▸ **WHAT YOU NEED TO DO**:
The answer must be the lines from the one that holds "white plane: 5 -> 4" through the final line of the data, copied exactly, with no pictures.

▸ **EXTRACTED ENTRIES**:

★ ★ ★ ★ ★ ★ ★

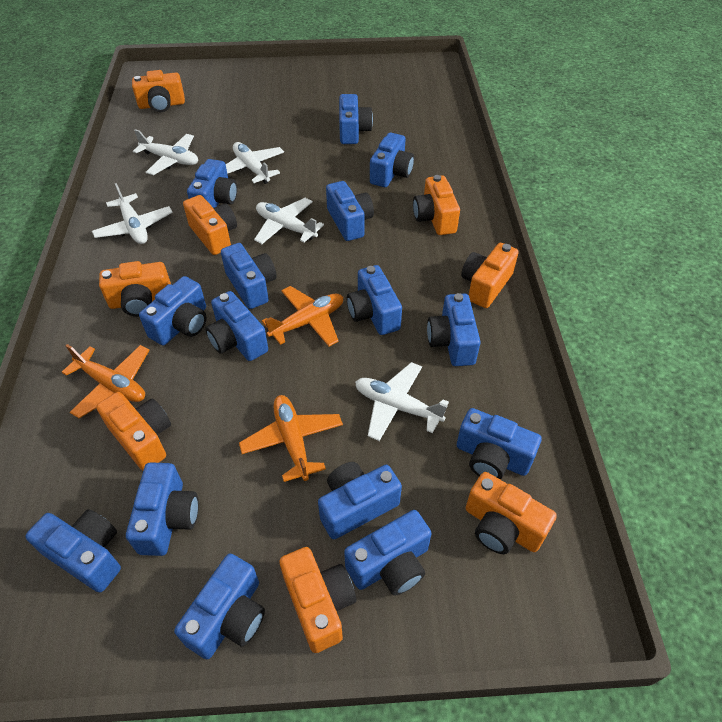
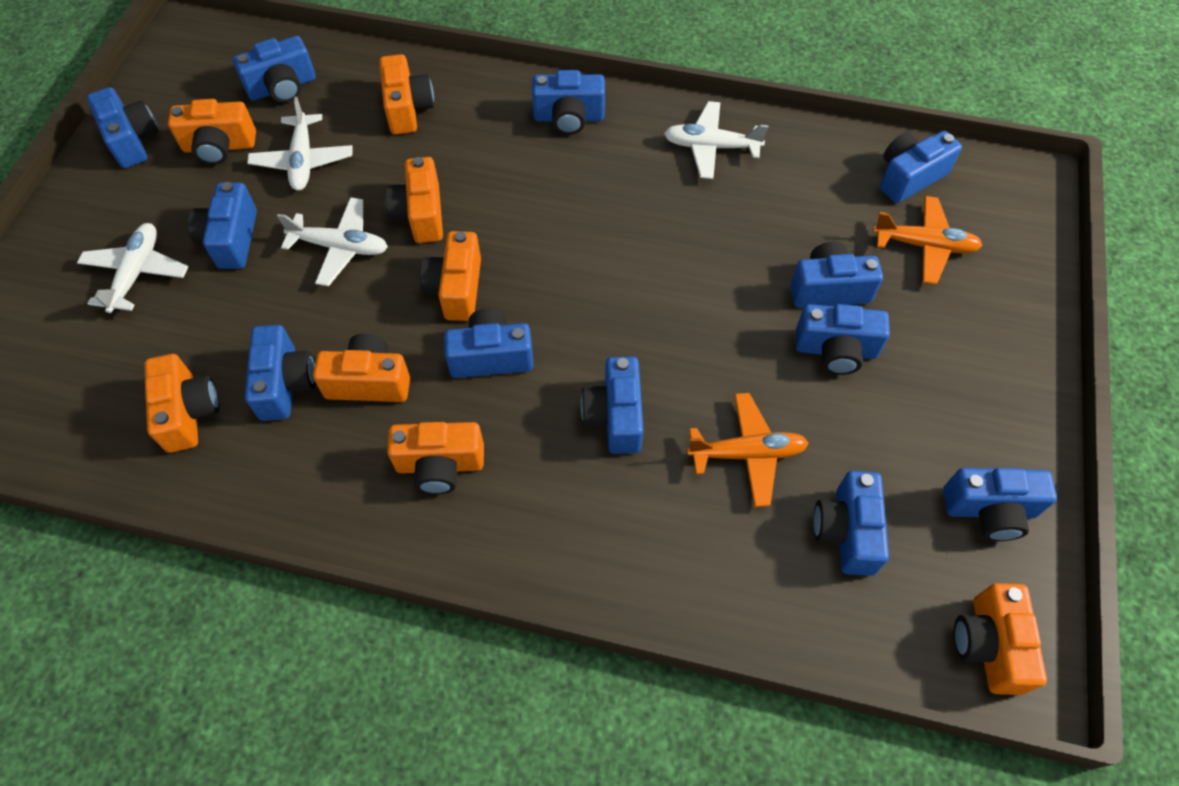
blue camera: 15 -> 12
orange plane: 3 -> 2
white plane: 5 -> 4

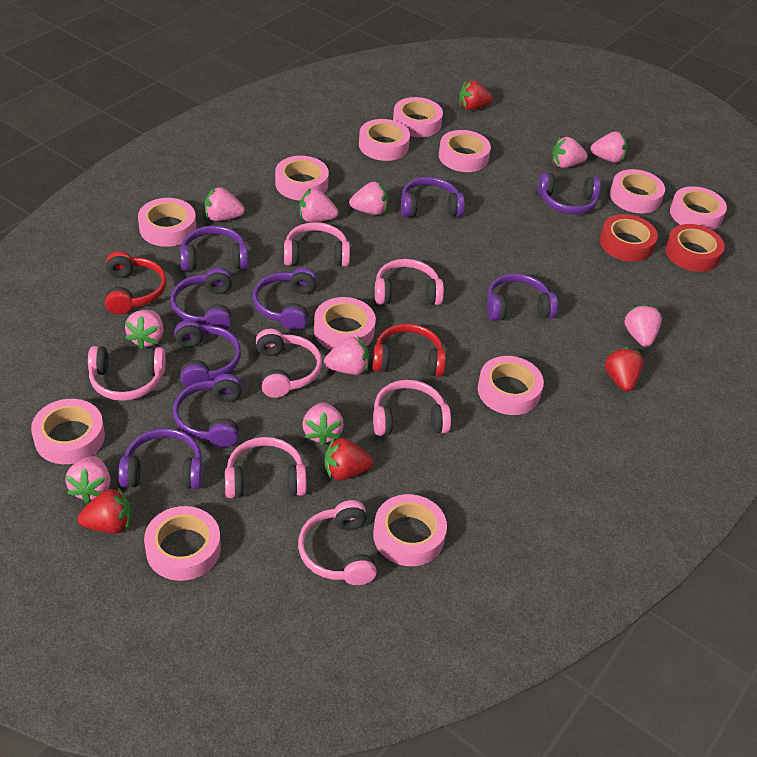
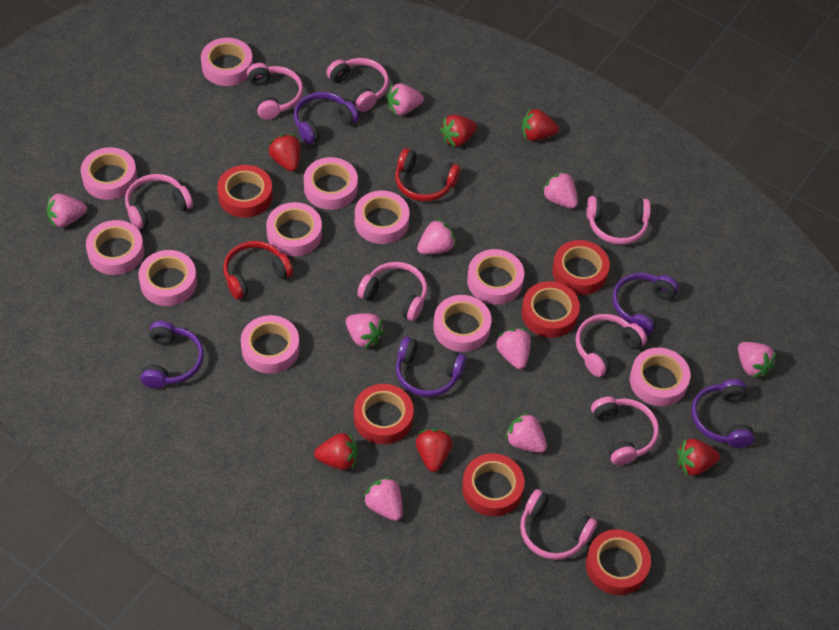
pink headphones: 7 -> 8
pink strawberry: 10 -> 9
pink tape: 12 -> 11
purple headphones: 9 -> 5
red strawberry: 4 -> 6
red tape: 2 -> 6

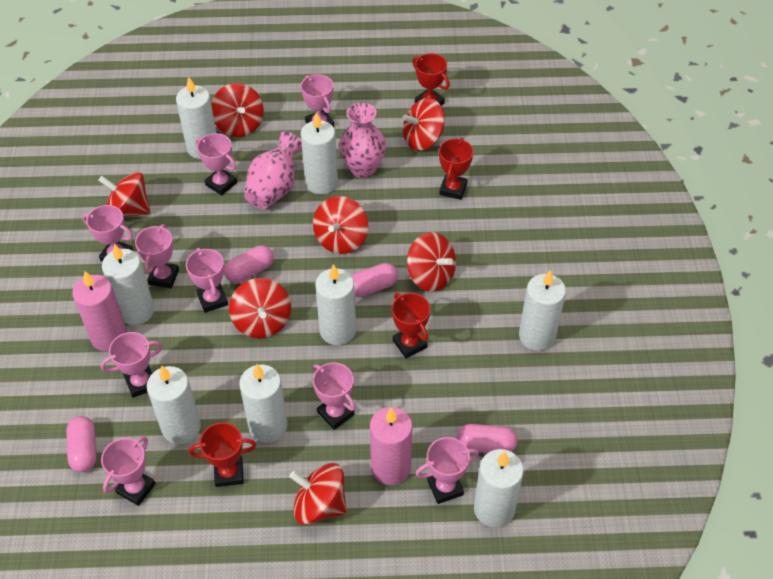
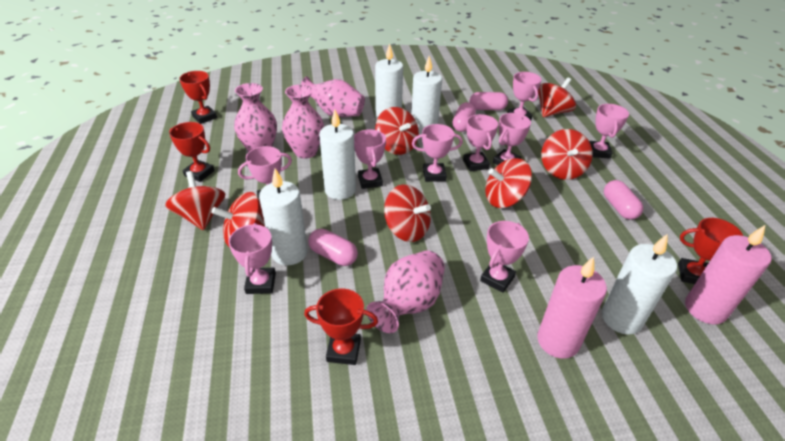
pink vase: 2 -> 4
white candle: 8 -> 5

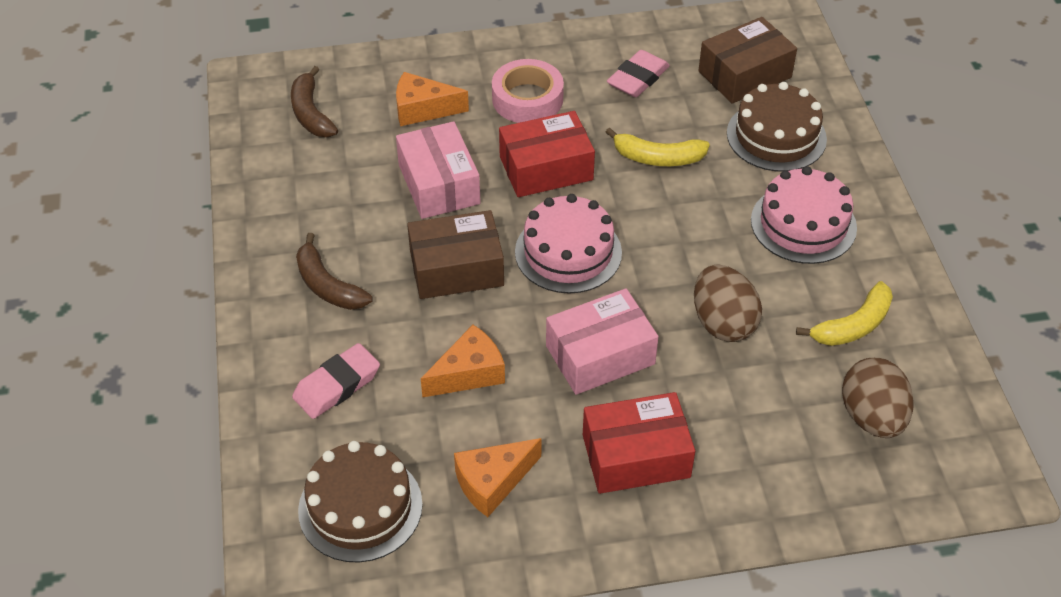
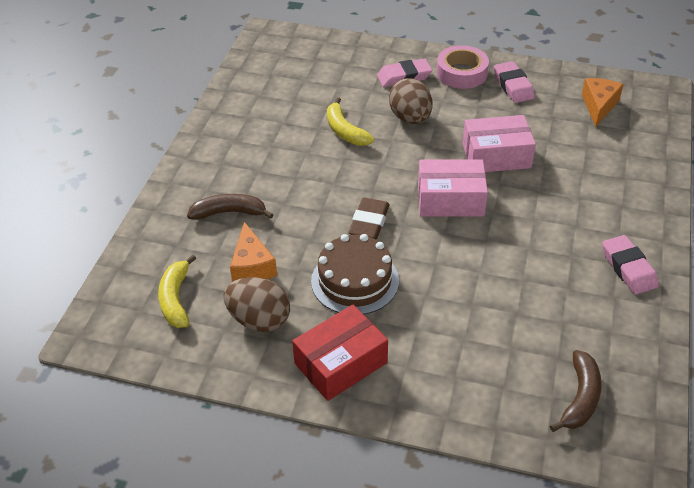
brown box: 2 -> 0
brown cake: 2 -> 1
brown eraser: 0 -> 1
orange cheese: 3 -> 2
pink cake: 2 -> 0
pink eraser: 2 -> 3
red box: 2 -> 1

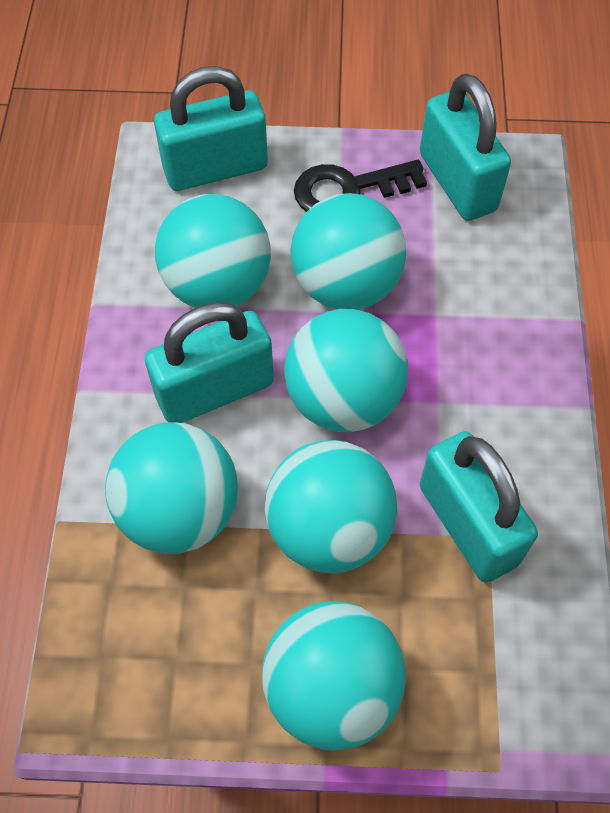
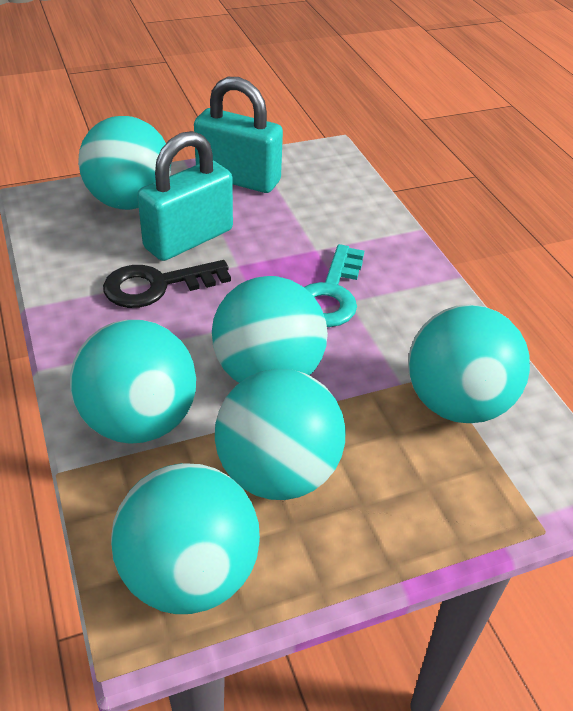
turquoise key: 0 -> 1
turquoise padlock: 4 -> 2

★ ★ ★ ★ ★ ★ ★

▸ **WRITTEN REPLY**:
white plane: 5 -> 4

pink headphones: 7 -> 8
pink strawberry: 10 -> 9
pink tape: 12 -> 11
purple headphones: 9 -> 5
red strawberry: 4 -> 6
red tape: 2 -> 6

pink vase: 2 -> 4
white candle: 8 -> 5

brown box: 2 -> 0
brown cake: 2 -> 1
brown eraser: 0 -> 1
orange cheese: 3 -> 2
pink cake: 2 -> 0
pink eraser: 2 -> 3
red box: 2 -> 1

turquoise key: 0 -> 1
turquoise padlock: 4 -> 2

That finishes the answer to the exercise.